━━━ Data shown

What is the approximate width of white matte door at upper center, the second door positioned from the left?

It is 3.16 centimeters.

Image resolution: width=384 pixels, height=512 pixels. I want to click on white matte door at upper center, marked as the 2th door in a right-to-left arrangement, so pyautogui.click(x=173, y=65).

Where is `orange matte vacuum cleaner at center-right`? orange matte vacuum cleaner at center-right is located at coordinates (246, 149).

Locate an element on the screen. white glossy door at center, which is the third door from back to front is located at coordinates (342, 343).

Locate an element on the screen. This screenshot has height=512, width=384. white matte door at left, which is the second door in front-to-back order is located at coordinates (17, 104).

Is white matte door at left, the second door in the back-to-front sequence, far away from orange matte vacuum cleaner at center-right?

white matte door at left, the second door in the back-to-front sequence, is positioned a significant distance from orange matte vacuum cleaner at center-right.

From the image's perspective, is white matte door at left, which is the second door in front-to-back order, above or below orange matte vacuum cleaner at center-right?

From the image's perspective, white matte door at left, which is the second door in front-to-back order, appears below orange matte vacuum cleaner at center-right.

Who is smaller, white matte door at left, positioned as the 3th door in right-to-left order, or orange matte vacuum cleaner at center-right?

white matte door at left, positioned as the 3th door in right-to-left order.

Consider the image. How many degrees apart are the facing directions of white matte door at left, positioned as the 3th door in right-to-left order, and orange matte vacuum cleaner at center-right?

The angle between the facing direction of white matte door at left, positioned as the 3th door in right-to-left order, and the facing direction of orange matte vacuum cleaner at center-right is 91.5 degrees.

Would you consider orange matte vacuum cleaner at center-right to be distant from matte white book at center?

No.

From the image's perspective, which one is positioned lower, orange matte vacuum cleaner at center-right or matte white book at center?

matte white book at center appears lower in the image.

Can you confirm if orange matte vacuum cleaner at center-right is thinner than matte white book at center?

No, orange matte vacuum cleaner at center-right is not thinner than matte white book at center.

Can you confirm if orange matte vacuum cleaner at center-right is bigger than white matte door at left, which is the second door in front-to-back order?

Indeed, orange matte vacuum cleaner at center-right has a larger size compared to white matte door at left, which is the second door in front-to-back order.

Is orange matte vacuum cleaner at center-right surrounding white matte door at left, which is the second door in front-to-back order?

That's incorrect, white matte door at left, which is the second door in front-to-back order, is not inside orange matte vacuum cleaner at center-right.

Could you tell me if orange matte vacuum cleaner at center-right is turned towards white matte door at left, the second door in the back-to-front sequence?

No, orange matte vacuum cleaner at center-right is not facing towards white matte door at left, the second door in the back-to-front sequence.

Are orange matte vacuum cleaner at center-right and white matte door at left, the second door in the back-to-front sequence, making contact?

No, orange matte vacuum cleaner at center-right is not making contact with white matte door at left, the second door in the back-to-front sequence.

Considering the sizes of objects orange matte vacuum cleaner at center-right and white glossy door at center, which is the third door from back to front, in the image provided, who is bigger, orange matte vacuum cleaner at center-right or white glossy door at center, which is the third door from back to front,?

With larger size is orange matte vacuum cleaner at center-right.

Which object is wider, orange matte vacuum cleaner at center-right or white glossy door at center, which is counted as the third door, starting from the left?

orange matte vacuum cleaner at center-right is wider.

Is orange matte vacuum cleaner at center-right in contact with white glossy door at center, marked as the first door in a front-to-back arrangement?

━━━━━━

▶ [Task to complete] Copy the rows, starting at the beginning of the rows and ending at the line that contains "Consider the image.", with "vacuum cleaner" changed to "robot vacuum" wherever it occurs and nothing else altered.

▶ [Output for this exercise]
What is the approximate width of white matte door at upper center, the second door positioned from the left?

It is 3.16 centimeters.

Image resolution: width=384 pixels, height=512 pixels. I want to click on white matte door at upper center, marked as the 2th door in a right-to-left arrangement, so pyautogui.click(x=173, y=65).

Where is `orange matte robot vacuum at center-right`? orange matte robot vacuum at center-right is located at coordinates (246, 149).

Locate an element on the screen. white glossy door at center, which is the third door from back to front is located at coordinates (342, 343).

Locate an element on the screen. This screenshot has height=512, width=384. white matte door at left, which is the second door in front-to-back order is located at coordinates (17, 104).

Is white matte door at left, the second door in the back-to-front sequence, far away from orange matte robot vacuum at center-right?

white matte door at left, the second door in the back-to-front sequence, is positioned a significant distance from orange matte robot vacuum at center-right.

From the image's perspective, is white matte door at left, which is the second door in front-to-back order, above or below orange matte robot vacuum at center-right?

From the image's perspective, white matte door at left, which is the second door in front-to-back order, appears below orange matte robot vacuum at center-right.

Who is smaller, white matte door at left, positioned as the 3th door in right-to-left order, or orange matte robot vacuum at center-right?

white matte door at left, positioned as the 3th door in right-to-left order.

Consider the image. How many degrees apart are the facing directions of white matte door at left, positioned as the 3th door in right-to-left order, and orange matte robot vacuum at center-right?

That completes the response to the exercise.